- _What is needed_
Convert the items below into a Markdown table with the columns Row and Entry. Number each row and leave out any blank lines.

::: Records

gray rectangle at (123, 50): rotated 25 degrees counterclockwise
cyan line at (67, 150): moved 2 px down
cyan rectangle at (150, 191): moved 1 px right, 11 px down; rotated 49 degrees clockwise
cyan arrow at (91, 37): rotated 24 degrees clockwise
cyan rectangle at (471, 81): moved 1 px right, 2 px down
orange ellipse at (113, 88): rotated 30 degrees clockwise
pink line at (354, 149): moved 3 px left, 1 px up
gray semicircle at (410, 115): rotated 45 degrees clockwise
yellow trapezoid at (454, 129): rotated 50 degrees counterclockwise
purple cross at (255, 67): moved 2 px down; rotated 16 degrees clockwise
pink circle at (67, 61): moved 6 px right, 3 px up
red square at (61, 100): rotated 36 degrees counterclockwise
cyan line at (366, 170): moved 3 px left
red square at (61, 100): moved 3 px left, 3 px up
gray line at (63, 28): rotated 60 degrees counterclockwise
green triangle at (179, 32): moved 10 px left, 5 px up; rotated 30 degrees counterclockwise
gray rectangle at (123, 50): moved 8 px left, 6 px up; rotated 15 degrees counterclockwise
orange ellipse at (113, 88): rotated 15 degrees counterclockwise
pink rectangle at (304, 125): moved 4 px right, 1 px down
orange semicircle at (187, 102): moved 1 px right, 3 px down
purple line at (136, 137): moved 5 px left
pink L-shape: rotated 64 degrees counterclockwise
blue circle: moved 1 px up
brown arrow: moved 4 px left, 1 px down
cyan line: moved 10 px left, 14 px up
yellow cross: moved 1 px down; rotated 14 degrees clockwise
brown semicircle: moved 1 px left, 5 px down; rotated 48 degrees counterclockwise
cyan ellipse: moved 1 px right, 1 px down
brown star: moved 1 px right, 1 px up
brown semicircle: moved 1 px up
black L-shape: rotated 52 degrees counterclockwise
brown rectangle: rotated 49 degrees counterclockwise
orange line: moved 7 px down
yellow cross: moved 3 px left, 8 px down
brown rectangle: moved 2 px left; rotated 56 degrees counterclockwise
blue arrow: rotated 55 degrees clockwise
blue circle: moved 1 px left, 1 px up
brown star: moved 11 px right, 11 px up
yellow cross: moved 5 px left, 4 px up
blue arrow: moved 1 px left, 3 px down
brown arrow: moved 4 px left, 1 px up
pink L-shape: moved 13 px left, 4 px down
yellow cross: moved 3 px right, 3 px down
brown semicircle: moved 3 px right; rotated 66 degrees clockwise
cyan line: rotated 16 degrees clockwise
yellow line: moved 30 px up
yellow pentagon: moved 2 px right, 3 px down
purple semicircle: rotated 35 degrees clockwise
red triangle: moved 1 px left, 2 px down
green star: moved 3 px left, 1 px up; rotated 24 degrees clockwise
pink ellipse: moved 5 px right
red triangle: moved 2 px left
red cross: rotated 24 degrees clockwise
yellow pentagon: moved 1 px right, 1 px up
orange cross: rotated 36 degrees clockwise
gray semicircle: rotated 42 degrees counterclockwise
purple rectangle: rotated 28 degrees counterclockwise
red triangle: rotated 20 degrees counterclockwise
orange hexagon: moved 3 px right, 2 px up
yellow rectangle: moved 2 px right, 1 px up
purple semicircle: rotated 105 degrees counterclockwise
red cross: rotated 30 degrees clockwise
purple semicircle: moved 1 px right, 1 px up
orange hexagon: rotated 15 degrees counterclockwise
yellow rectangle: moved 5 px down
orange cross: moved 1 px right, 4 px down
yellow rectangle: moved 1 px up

::::::

- _Worked answer_
| Row | Entry |
|---|---|
| 1 | gray rectangle at (123, 50): rotated 25 degrees counterclockwise |
| 2 | cyan line at (67, 150): moved 2 px down |
| 3 | cyan rectangle at (150, 191): moved 1 px right, 11 px down; rotated 49 degrees clockwise |
| 4 | cyan arrow at (91, 37): rotated 24 degrees clockwise |
| 5 | cyan rectangle at (471, 81): moved 1 px right, 2 px down |
| 6 | orange ellipse at (113, 88): rotated 30 degrees clockwise |
| 7 | pink line at (354, 149): moved 3 px left, 1 px up |
| 8 | gray semicircle at (410, 115): rotated 45 degrees clockwise |
| 9 | yellow trapezoid at (454, 129): rotated 50 degrees counterclockwise |
| 10 | purple cross at (255, 67): moved 2 px down; rotated 16 degrees clockwise |
| 11 | pink circle at (67, 61): moved 6 px right, 3 px up |
| 12 | red square at (61, 100): rotated 36 degrees counterclockwise |
| 13 | cyan line at (366, 170): moved 3 px left |
| 14 | red square at (61, 100): moved 3 px left, 3 px up |
| 15 | gray line at (63, 28): rotated 60 degrees counterclockwise |
| 16 | green triangle at (179, 32): moved 10 px left, 5 px up; rotated 30 degrees counterclockwise |
| 17 | gray rectangle at (123, 50): moved 8 px left, 6 px up; rotated 15 degrees counterclockwise |
| 18 | orange ellipse at (113, 88): rotated 15 degrees counterclockwise |
| 19 | pink rectangle at (304, 125): moved 4 px right, 1 px down |
| 20 | orange semicircle at (187, 102): moved 1 px right, 3 px down |
| 21 | purple line at (136, 137): moved 5 px left |
| 22 | pink L-shape: rotated 64 degrees counterclockwise |
| 23 | blue circle: moved 1 px up |
| 24 | brown arrow: moved 4 px left, 1 px down |
| 25 | cyan line: moved 10 px left, 14 px up |
| 26 | yellow cross: moved 1 px down; rotated 14 degrees clockwise |
| 27 | brown semicircle: moved 1 px left, 5 px down; rotated 48 degrees counterclockwise |
| 28 | cyan ellipse: moved 1 px right, 1 px down |
| 29 | brown star: moved 1 px right, 1 px up |
| 30 | brown semicircle: moved 1 px up |
| 31 | black L-shape: rotated 52 degrees counterclockwise |
| 32 | brown rectangle: rotated 49 degrees counterclockwise |
| 33 | orange line: moved 7 px down |
| 34 | yellow cross: moved 3 px left, 8 px down |
| 35 | brown rectangle: moved 2 px left; rotated 56 degrees counterclockwise |
| 36 | blue arrow: rotated 55 degrees clockwise |
| 37 | blue circle: moved 1 px left, 1 px up |
| 38 | brown star: moved 11 px right, 11 px up |
| 39 | yellow cross: moved 5 px left, 4 px up |
| 40 | blue arrow: moved 1 px left, 3 px down |
| 41 | brown arrow: moved 4 px left, 1 px up |
| 42 | pink L-shape: moved 13 px left, 4 px down |
| 43 | yellow cross: moved 3 px right, 3 px down |
| 44 | brown semicircle: moved 3 px right; rotated 66 degrees clockwise |
| 45 | cyan line: rotated 16 degrees clockwise |
| 46 | yellow line: moved 30 px up |
| 47 | yellow pentagon: moved 2 px right, 3 px down |
| 48 | purple semicircle: rotated 35 degrees clockwise |
| 49 | red triangle: moved 1 px left, 2 px down |
| 50 | green star: moved 3 px left, 1 px up; rotated 24 degrees clockwise |
| 51 | pink ellipse: moved 5 px right |
| 52 | red triangle: moved 2 px left |
| 53 | red cross: rotated 24 degrees clockwise |
| 54 | yellow pentagon: moved 1 px right, 1 px up |
| 55 | orange cross: rotated 36 degrees clockwise |
| 56 | gray semicircle: rotated 42 degrees counterclockwise |
| 57 | purple rectangle: rotated 28 degrees counterclockwise |
| 58 | red triangle: rotated 20 degrees counterclockwise |
| 59 | orange hexagon: moved 3 px right, 2 px up |
| 60 | yellow rectangle: moved 2 px right, 1 px up |
| 61 | purple semicircle: rotated 105 degrees counterclockwise |
| 62 | red cross: rotated 30 degrees clockwise |
| 63 | purple semicircle: moved 1 px right, 1 px up |
| 64 | orange hexagon: rotated 15 degrees counterclockwise |
| 65 | yellow rectangle: moved 5 px down |
| 66 | orange cross: moved 1 px right, 4 px down |
| 67 | yellow rectangle: moved 1 px up |